# STORED DATA

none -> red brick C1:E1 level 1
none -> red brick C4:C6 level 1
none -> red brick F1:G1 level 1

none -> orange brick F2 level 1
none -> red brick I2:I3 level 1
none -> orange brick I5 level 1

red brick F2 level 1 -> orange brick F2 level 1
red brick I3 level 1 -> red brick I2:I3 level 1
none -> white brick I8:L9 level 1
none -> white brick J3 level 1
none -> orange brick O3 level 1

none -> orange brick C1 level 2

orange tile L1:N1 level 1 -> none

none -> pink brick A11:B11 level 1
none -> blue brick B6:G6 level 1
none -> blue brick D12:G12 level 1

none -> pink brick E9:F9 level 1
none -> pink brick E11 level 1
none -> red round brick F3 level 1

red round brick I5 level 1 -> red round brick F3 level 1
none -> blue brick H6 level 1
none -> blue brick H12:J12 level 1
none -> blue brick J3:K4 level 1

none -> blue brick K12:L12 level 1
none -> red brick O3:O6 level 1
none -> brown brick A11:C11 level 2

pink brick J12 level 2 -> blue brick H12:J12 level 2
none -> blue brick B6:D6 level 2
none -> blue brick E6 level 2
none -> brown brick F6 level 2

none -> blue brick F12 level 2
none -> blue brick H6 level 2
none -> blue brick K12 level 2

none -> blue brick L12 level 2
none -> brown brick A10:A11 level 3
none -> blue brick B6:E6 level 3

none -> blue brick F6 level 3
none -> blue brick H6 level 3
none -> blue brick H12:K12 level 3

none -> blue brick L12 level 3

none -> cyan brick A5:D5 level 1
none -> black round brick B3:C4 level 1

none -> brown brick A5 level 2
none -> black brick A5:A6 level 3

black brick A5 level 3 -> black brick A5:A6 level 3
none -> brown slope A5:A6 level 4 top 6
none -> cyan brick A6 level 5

# EXERCISE AIM
Give every record again, exactly as it appears.

# EXERCISE RESULT
none -> red brick C1:E1 level 1
none -> red brick C4:C6 level 1
none -> red brick F1:G1 level 1

none -> orange brick F2 level 1
none -> red brick I2:I3 level 1
none -> orange brick I5 level 1

red brick F2 level 1 -> orange brick F2 level 1
red brick I3 level 1 -> red brick I2:I3 level 1
none -> white brick I8:L9 level 1
none -> white brick J3 level 1
none -> orange brick O3 level 1

none -> orange brick C1 level 2

orange tile L1:N1 level 1 -> none

none -> pink brick A11:B11 level 1
none -> blue brick B6:G6 level 1
none -> blue brick D12:G12 level 1

none -> pink brick E9:F9 level 1
none -> pink brick E11 level 1
none -> red round brick F3 level 1

red round brick I5 level 1 -> red round brick F3 level 1
none -> blue brick H6 level 1
none -> blue brick H12:J12 level 1
none -> blue brick J3:K4 level 1

none -> blue brick K12:L12 level 1
none -> red brick O3:O6 level 1
none -> brown brick A11:C11 level 2

pink brick J12 level 2 -> blue brick H12:J12 level 2
none -> blue brick B6:D6 level 2
none -> blue brick E6 level 2
none -> brown brick F6 level 2

none -> blue brick F12 level 2
none -> blue brick H6 level 2
none -> blue brick K12 level 2

none -> blue brick L12 level 2
none -> brown brick A10:A11 level 3
none -> blue brick B6:E6 level 3

none -> blue brick F6 level 3
none -> blue brick H6 level 3
none -> blue brick H12:K12 level 3

none -> blue brick L12 level 3

none -> cyan brick A5:D5 level 1
none -> black round brick B3:C4 level 1

none -> brown brick A5 level 2
none -> black brick A5:A6 level 3

black brick A5 level 3 -> black brick A5:A6 level 3
none -> brown slope A5:A6 level 4 top 6
none -> cyan brick A6 level 5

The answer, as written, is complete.